**Assigned task**
Your copy should contain exactly the lines from the start of the listing through the line that holds "(179, 570) = (573, 257): green", and no pictures.
::::::::::
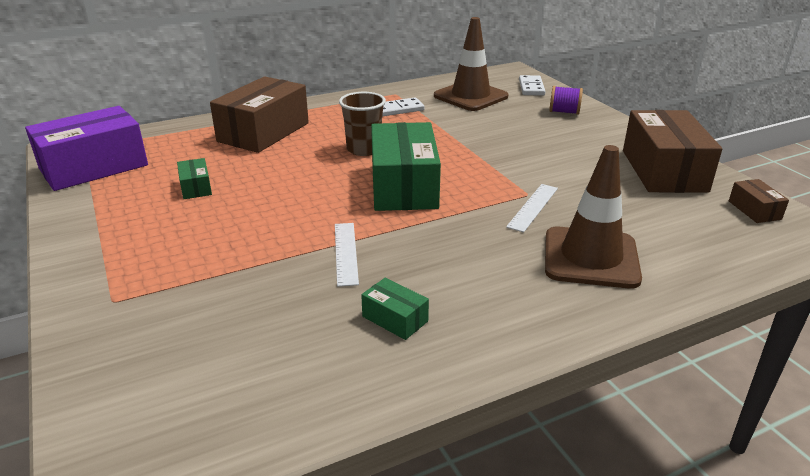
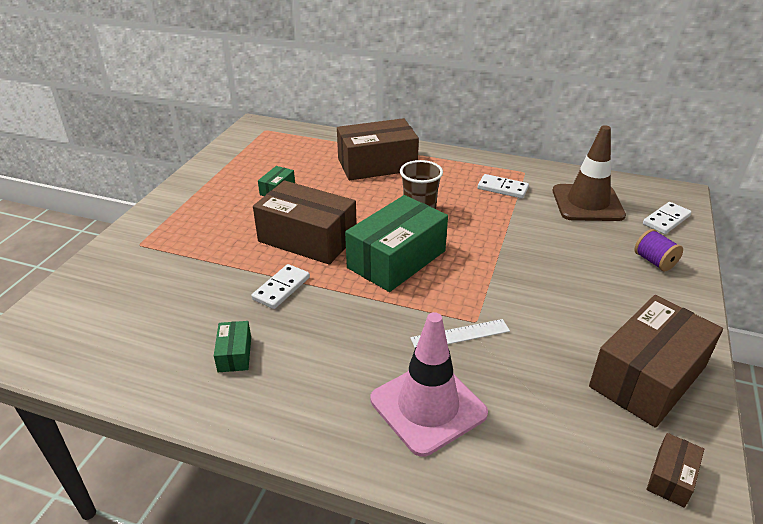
camera: 45 degrees right, 5 degrees up
(94, 167) = (251, 147): purple box -> none
(300, 208) = (307, 238): none -> brown box
(345, 253) = (281, 288): white ruler -> white domino
(590, 258) = (428, 406): brown traffic cone -> pink traffic cone

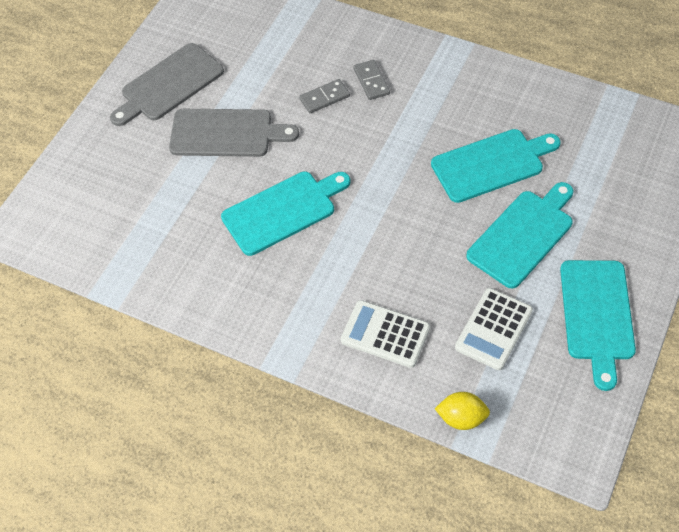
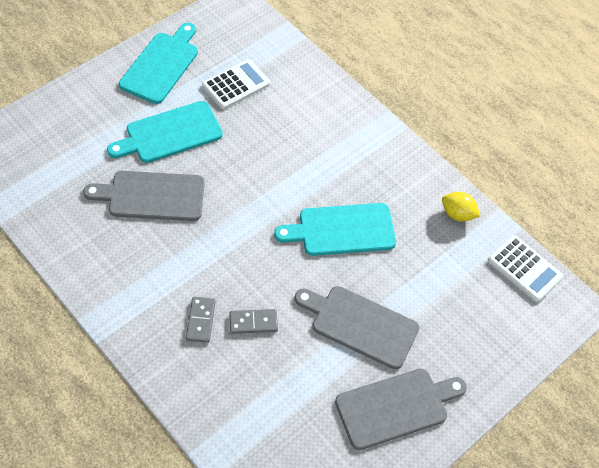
camera: 165 degrees left, 0 degrees up
(385, 334) = (311, 111): white calculator -> white calculator (524, 269)
(461, 418) = (291, 47): yellow lemon -> yellow lemon (457, 214)
(491, 164) = (152, 196): turquoise cutting board -> grey cutting board

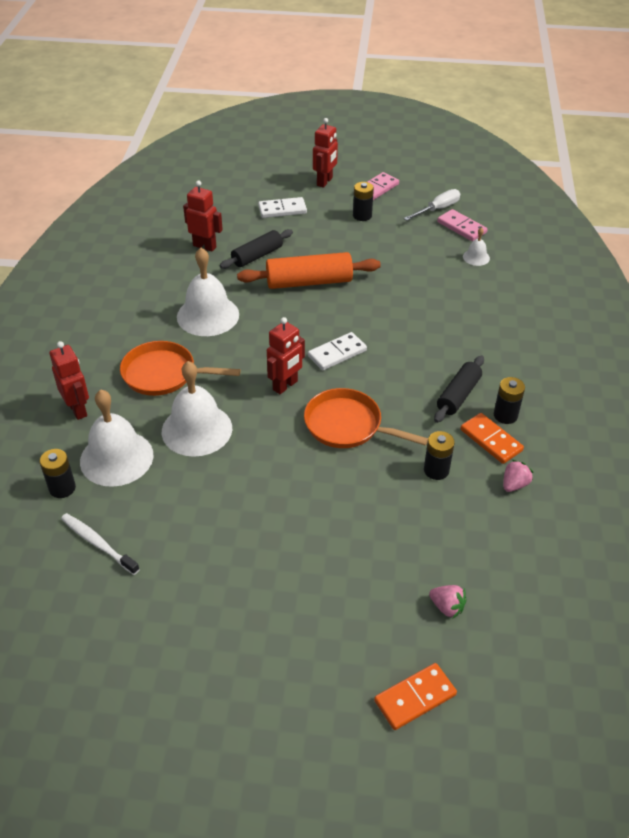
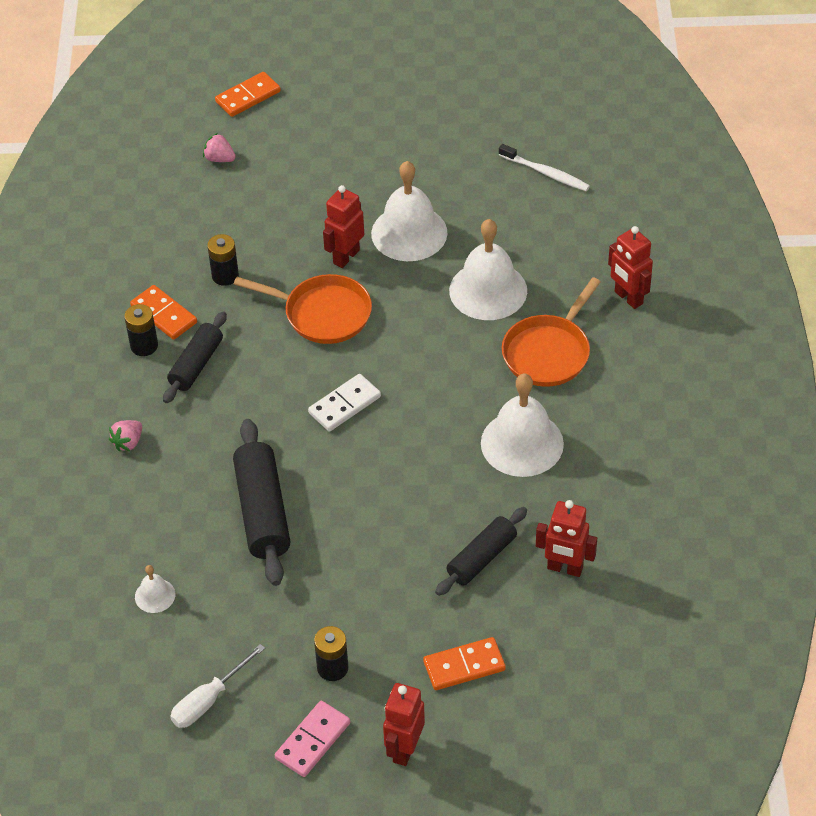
camera: 175 degrees right, 5 degrees up
(62, 488) = (603, 216): black battery -> none
(116, 458) = (562, 251): white bell -> white bell (409, 233)
(163, 374) = (548, 352): orange pan -> orange pan turned 120 degrees clockwise
(282, 210) = (464, 666): white domino -> orange domino
(285, 386) = (400, 354): red robot -> red robot (346, 256)
(309, 282) = (397, 516): orange rolling pin -> none
(404, 293) = (262, 512): none -> black rolling pin
(461, 227) = (172, 660): pink domino -> none
(514, 484) = (145, 270): pink strawberry -> pink strawberry (128, 442)

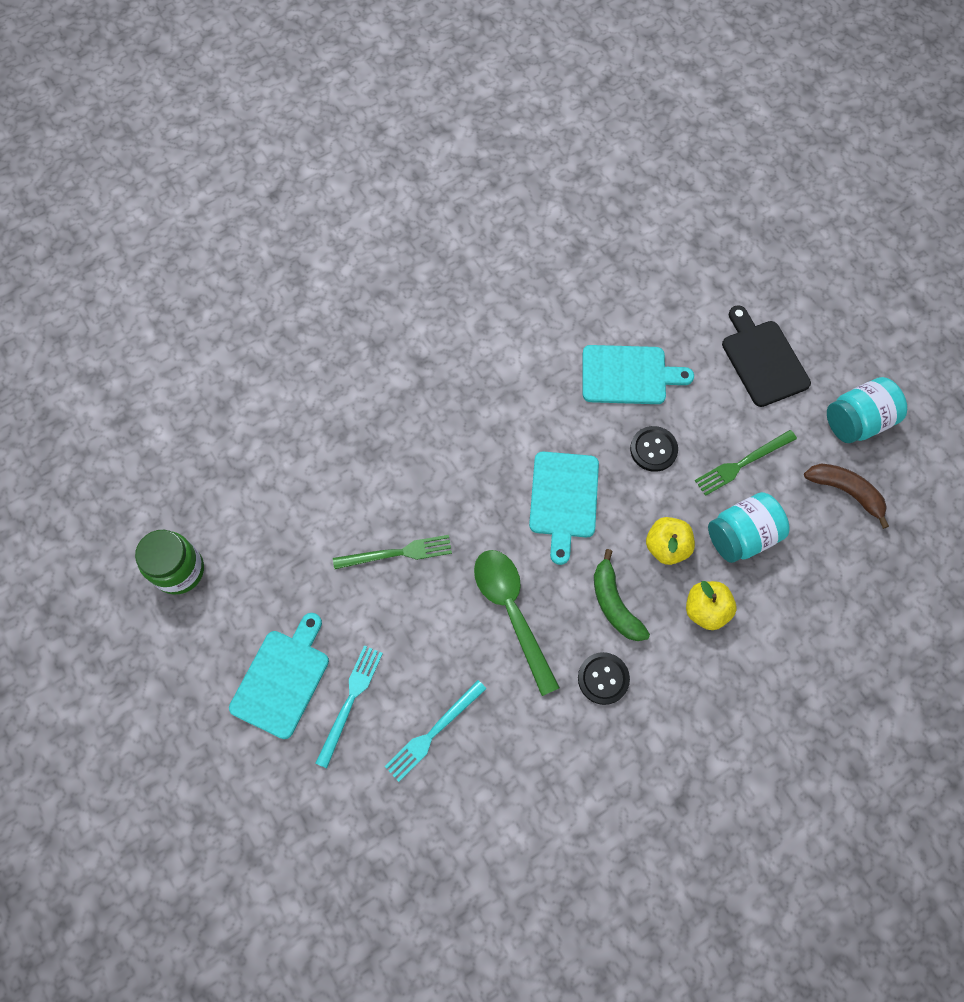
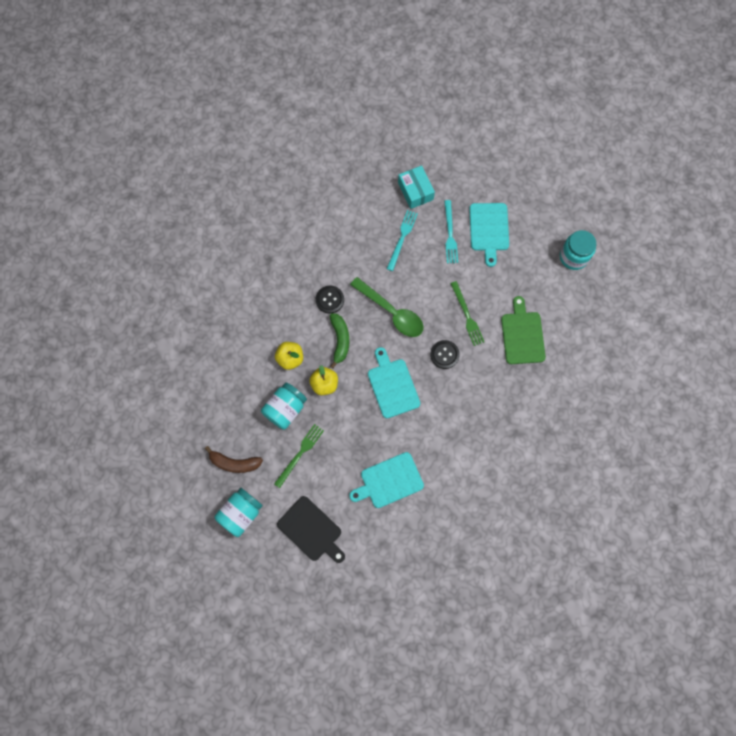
camera: 155 degrees right, 5 degrees up
(179, 570) = (573, 257): green jar -> turquoise jar
(332, 486) = (522, 335): none -> green cutting board
(365, 812) = (415, 191): none -> turquoise box
(397, 553) = (467, 315): green fork -> green fork turned 75 degrees counterclockwise
(614, 603) = (340, 340): green banana -> green banana turned 45 degrees clockwise
(653, 449) = (354, 439): black button -> black button (444, 354)

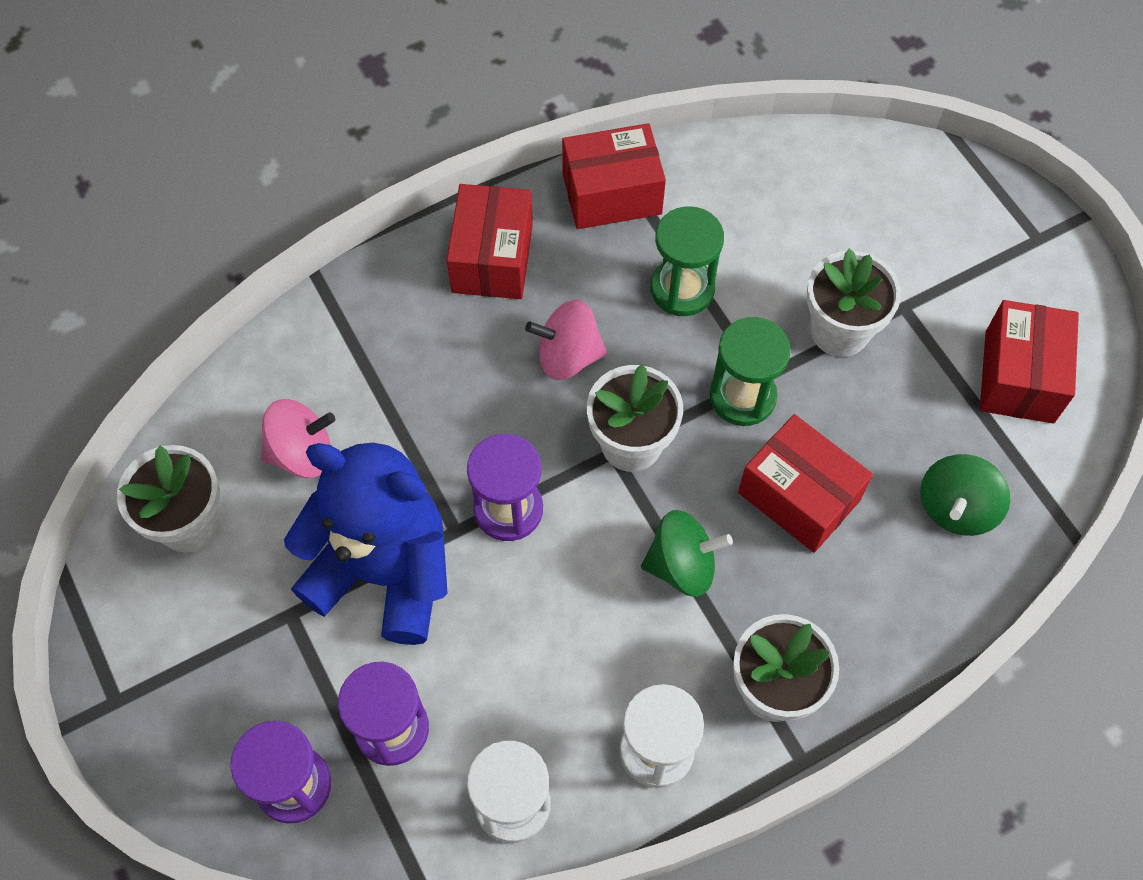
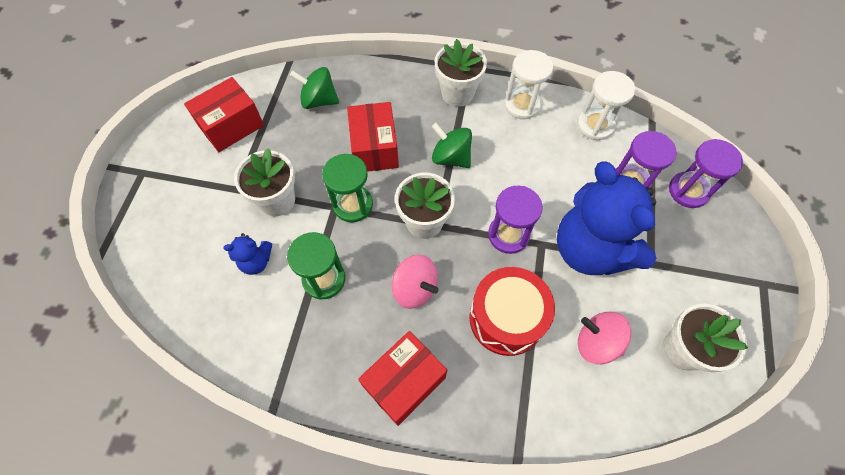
camera: 140 degrees left, 0 degrees up
(431, 403) = (506, 318): none -> red drum
(612, 194) = (301, 368): red box -> none
(778, 250) = (256, 262): none -> blue teddy bear
(956, 508) = (319, 100): green spinning top -> green spinning top turned 150 degrees counterclockwise

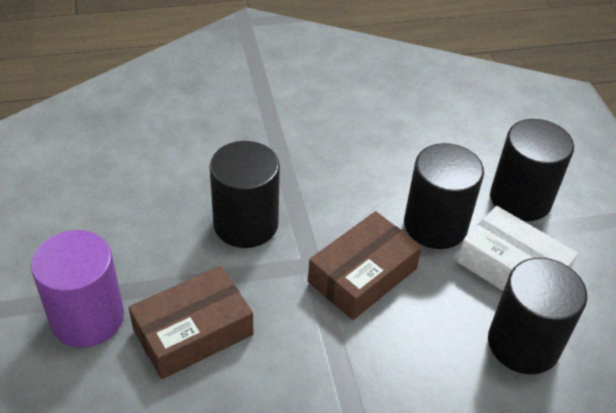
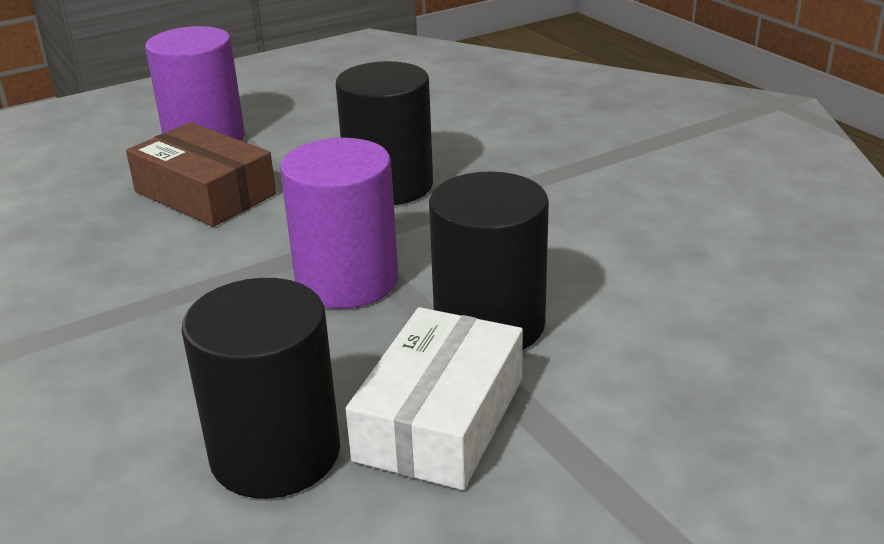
camera: 75 degrees right, 15 degrees down
(362, 275) = (347, 281): brown box -> purple cylinder
(520, 199) = (626, 406): black cylinder -> none

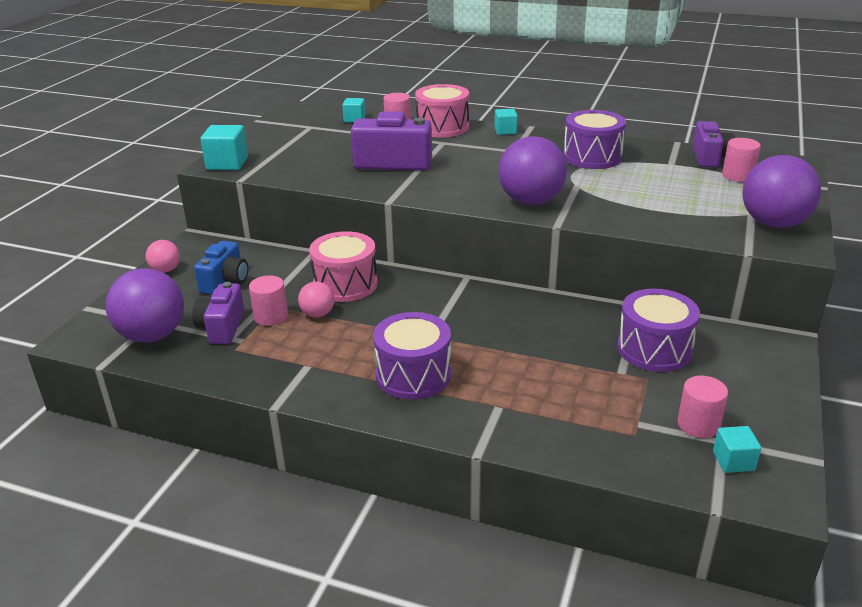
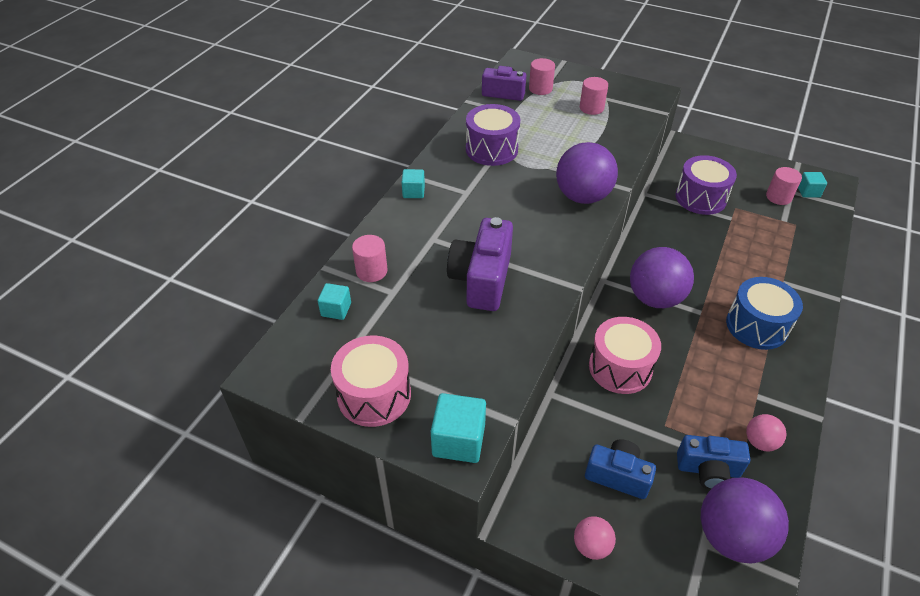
camera: 85 degrees left, 15 degrees up
(222, 327) = (708, 470): purple camera -> blue camera
(271, 316) = (683, 427): pink cylinder -> pink cylinder (591, 108)
(317, 314) = (675, 389): pink ball -> pink ball (760, 442)
(413, 375) = (756, 326): purple drum -> blue drum
(442, 127) = (388, 235): pink drum -> pink drum (374, 395)
(773, 224) = (622, 93): purple ball -> purple ball (655, 298)

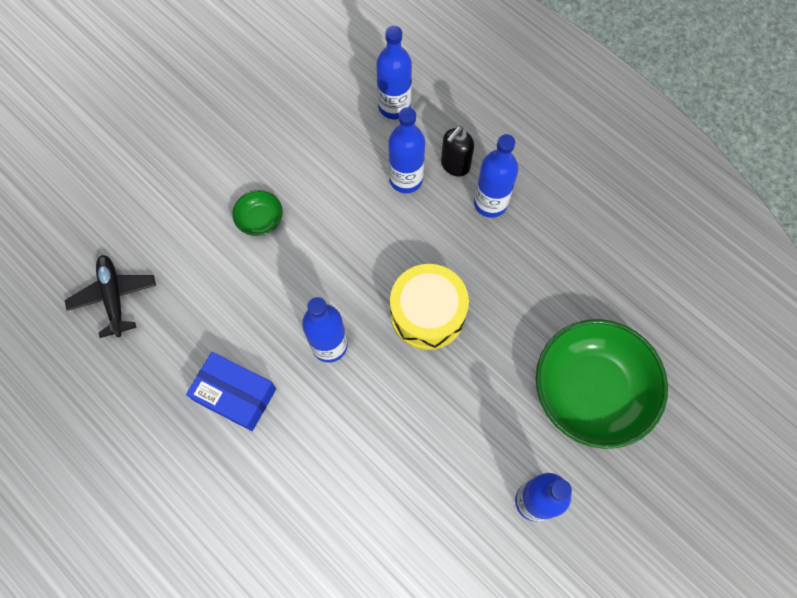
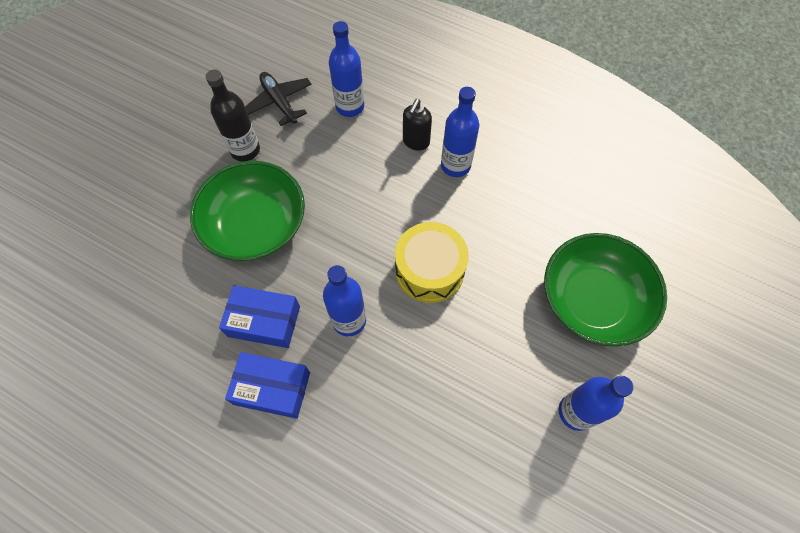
camera: 15 degrees left, 5 degrees down
(114, 297) = (133, 328): black plane -> black plane (279, 102)
(244, 324) = (264, 321): none -> blue box
(260, 219) = (256, 225): green bowl -> green bowl, size x2.36
(269, 131) = (245, 150): none -> black bottle
(406, 179) = (377, 162): blue bottle -> none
::::::::::
**Result below**
camera: 45 degrees right, 5 degrees up
(94, 167) = (251, 147): purple box -> none
(300, 208) = (307, 238): none -> brown box
(345, 253) = (281, 288): white ruler -> white domino
(590, 258) = (428, 406): brown traffic cone -> pink traffic cone

camera: 165 degrees left, 0 degrees up
(385, 334) = (311, 111): white calculator -> white calculator (524, 269)
(461, 418) = (291, 47): yellow lemon -> yellow lemon (457, 214)
(491, 164) = (152, 196): turquoise cutting board -> grey cutting board

camera: 175 degrees right, 5 degrees up
(62, 488) = (603, 216): black battery -> none
(116, 458) = (562, 251): white bell -> white bell (409, 233)
(163, 374) = (548, 352): orange pan -> orange pan turned 120 degrees clockwise
(282, 210) = (464, 666): white domino -> orange domino
(285, 386) = (400, 354): red robot -> red robot (346, 256)
(309, 282) = (397, 516): orange rolling pin -> none
(404, 293) = (262, 512): none -> black rolling pin
(461, 227) = (172, 660): pink domino -> none
(514, 484) = (145, 270): pink strawberry -> pink strawberry (128, 442)

camera: 155 degrees right, 5 degrees up
(179, 570) = (573, 257): green jar -> turquoise jar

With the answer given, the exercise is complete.